DATA FOR PROCESSING.
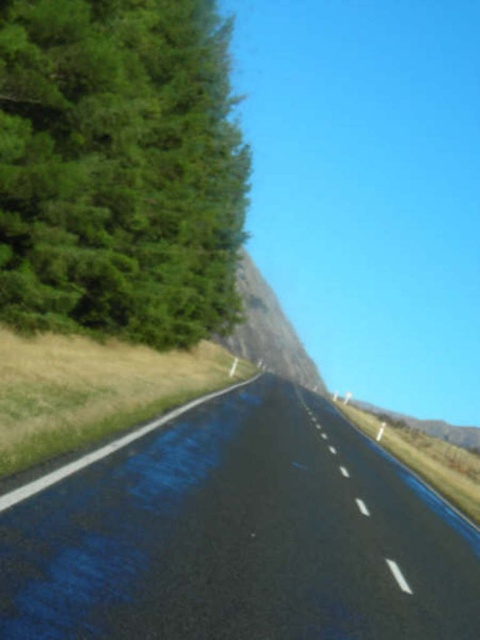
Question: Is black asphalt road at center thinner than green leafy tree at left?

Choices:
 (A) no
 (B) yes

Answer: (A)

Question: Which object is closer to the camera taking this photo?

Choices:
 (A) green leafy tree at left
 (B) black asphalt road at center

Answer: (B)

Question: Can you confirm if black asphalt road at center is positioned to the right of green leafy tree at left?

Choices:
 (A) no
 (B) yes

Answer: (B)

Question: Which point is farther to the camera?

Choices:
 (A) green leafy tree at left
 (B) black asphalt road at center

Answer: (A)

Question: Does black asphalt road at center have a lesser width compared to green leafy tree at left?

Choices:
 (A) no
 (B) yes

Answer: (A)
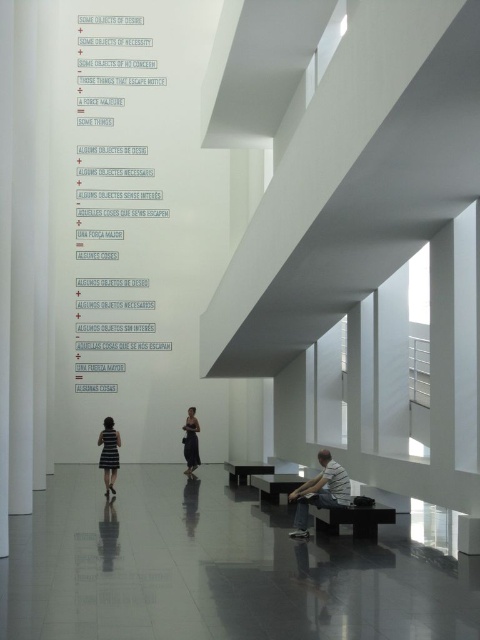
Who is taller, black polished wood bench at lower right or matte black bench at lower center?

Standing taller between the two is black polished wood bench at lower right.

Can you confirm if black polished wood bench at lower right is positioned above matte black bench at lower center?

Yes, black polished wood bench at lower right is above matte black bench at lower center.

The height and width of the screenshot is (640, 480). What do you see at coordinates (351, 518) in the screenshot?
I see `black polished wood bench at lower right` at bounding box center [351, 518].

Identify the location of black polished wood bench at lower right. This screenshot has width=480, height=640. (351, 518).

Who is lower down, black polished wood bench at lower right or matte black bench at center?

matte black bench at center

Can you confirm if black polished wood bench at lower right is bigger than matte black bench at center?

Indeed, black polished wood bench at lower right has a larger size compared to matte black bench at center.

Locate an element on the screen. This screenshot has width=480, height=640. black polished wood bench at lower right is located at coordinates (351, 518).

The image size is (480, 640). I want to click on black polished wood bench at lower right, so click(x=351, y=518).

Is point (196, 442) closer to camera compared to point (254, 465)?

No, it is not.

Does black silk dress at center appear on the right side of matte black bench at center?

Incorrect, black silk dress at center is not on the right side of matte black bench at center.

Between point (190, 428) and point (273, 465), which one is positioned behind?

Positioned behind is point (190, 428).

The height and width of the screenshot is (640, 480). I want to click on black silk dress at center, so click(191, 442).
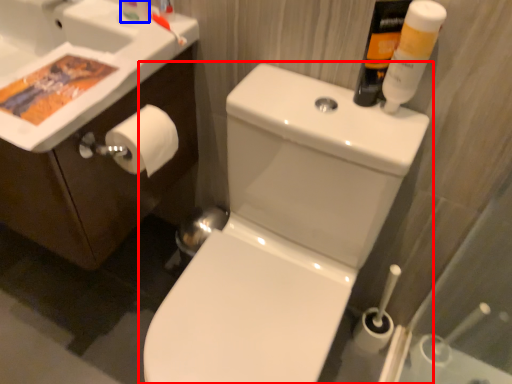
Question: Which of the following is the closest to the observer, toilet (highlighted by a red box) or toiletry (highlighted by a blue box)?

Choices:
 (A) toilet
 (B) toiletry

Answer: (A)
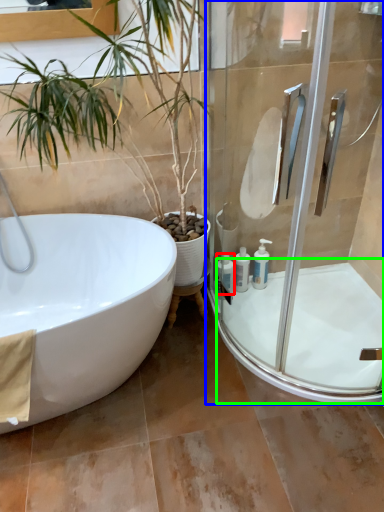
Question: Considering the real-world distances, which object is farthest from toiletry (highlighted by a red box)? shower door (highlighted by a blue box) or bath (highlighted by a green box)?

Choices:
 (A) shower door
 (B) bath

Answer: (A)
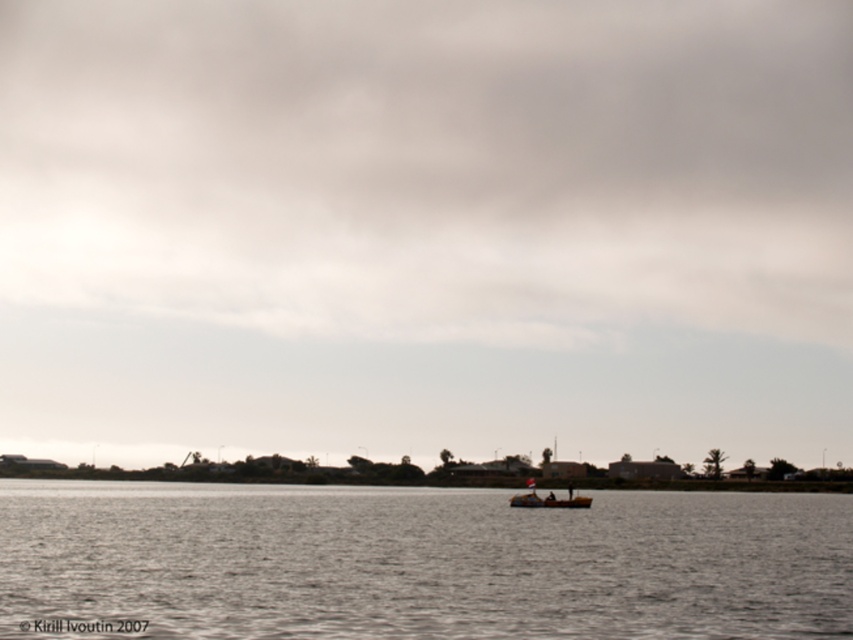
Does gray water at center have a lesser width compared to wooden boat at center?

* * *

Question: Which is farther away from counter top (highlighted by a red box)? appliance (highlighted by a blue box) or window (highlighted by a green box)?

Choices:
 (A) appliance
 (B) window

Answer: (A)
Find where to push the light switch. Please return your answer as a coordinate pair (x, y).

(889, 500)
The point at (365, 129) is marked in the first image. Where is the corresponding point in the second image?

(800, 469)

WHAT THIS TASK INVOLVES. Copy the rows word for word, starting at the line containing "Question: Is black" and ending at the line containing "Identify the location", with both of those lines included. Leave the pictures out.

WRITTEN RESPONSE.
Question: Is black asphalt road at center thinner than green leafy tree at left?

Choices:
 (A) no
 (B) yes

Answer: (A)

Question: Which object is closer to the camera taking this photo?

Choices:
 (A) green leafy tree at left
 (B) black asphalt road at center

Answer: (B)

Question: Can you confirm if black asphalt road at center is positioned to the right of green leafy tree at left?

Choices:
 (A) no
 (B) yes

Answer: (B)

Question: Which point is farther to the camera?

Choices:
 (A) green leafy tree at left
 (B) black asphalt road at center

Answer: (A)

Question: Does black asphalt road at center have a lesser width compared to green leafy tree at left?

Choices:
 (A) no
 (B) yes

Answer: (A)
Who is taller, black polished wood bench at lower right or matte black bench at lower center?

Standing taller between the two is black polished wood bench at lower right.

Can you confirm if black polished wood bench at lower right is positioned above matte black bench at lower center?

Yes, black polished wood bench at lower right is above matte black bench at lower center.

The height and width of the screenshot is (640, 480). What do you see at coordinates (351, 518) in the screenshot?
I see `black polished wood bench at lower right` at bounding box center [351, 518].

Identify the location of black polished wood bench at lower right. This screenshot has width=480, height=640. (351, 518).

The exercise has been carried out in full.